WHAT IS REQUIRED -
Please copy the data below word for word, beginning at the line containing "wristbands [839, 864]" and ending after the line containing "tripods is located".

— start of DATASET RECORDS —

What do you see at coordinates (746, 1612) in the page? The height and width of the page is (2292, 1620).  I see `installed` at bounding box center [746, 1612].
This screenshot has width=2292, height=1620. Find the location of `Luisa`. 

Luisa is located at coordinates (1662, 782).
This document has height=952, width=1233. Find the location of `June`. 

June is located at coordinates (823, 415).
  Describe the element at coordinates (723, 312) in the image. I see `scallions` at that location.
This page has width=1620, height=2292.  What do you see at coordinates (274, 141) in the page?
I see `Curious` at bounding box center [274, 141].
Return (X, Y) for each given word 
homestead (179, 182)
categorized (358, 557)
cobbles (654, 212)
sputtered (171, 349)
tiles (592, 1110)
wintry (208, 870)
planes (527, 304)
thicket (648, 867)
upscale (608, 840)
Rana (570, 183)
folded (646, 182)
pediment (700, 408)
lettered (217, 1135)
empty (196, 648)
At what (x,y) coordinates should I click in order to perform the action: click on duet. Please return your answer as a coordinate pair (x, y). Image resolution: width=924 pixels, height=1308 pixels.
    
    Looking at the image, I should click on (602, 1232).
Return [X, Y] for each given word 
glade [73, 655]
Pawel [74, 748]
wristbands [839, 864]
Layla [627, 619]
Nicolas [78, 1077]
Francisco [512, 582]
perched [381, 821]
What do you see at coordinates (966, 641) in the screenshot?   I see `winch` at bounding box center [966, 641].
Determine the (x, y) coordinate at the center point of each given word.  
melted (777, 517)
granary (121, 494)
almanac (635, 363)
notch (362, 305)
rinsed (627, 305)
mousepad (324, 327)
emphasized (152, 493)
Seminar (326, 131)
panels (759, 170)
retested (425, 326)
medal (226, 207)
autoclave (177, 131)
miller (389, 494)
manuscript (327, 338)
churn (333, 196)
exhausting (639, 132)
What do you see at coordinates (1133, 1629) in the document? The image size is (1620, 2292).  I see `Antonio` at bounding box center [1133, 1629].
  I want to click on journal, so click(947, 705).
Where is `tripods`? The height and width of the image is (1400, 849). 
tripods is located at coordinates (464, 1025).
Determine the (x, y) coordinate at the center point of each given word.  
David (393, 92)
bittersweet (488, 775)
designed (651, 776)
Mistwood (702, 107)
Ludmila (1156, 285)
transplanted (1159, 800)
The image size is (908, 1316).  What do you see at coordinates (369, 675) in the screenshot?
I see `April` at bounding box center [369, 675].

— end of DATASET RECORDS —

REPLY -
wristbands [839, 864]
Layla [627, 619]
Nicolas [78, 1077]
Francisco [512, 582]
perched [381, 821]
What do you see at coordinates (966, 641) in the screenshot?   I see `winch` at bounding box center [966, 641].
Determine the (x, y) coordinate at the center point of each given word.  
melted (777, 517)
granary (121, 494)
almanac (635, 363)
notch (362, 305)
rinsed (627, 305)
mousepad (324, 327)
emphasized (152, 493)
Seminar (326, 131)
panels (759, 170)
retested (425, 326)
medal (226, 207)
autoclave (177, 131)
miller (389, 494)
manuscript (327, 338)
churn (333, 196)
exhausting (639, 132)
What do you see at coordinates (1133, 1629) in the document? The image size is (1620, 2292).  I see `Antonio` at bounding box center [1133, 1629].
  I want to click on journal, so click(947, 705).
Where is `tripods`? The height and width of the image is (1400, 849). 
tripods is located at coordinates (464, 1025).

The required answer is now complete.